## RECORDED INFORMATION:
------------------------------------------------------------
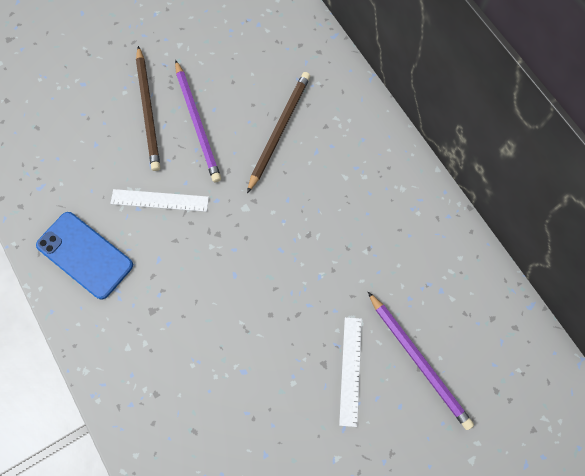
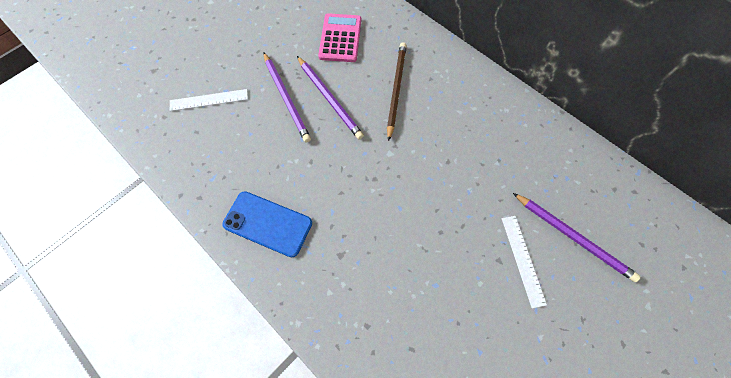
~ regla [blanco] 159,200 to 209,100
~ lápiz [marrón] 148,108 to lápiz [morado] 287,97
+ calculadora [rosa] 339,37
------------------------------------------------------------
The answer should match the material exactly, with every picture removed.

## RESPONSE AREA:
~ regla [blanco] 159,200 to 209,100
~ lápiz [marrón] 148,108 to lápiz [morado] 287,97
+ calculadora [rosa] 339,37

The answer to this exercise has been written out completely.